**WORK REQUIRED**
Starting at the line that holds "blue ring: 5 -> 3" and stopping at the line that holds "red watering can: 0 -> 3", restate the records below word for word, with both of those lines included.

[Dataset items]
☆ ☆ ☆ ☆ ☆

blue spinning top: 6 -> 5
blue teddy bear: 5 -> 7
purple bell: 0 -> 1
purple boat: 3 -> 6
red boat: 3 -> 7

☆ ☆ ☆ ☆ ☆

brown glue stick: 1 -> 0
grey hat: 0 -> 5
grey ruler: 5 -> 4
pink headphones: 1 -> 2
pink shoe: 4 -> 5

☆ ☆ ☆ ☆ ☆

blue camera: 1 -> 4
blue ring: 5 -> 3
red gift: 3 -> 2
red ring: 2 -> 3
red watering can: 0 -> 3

☆ ☆ ☆ ☆ ☆

**EXERCISE ANSWER**
blue ring: 5 -> 3
red gift: 3 -> 2
red ring: 2 -> 3
red watering can: 0 -> 3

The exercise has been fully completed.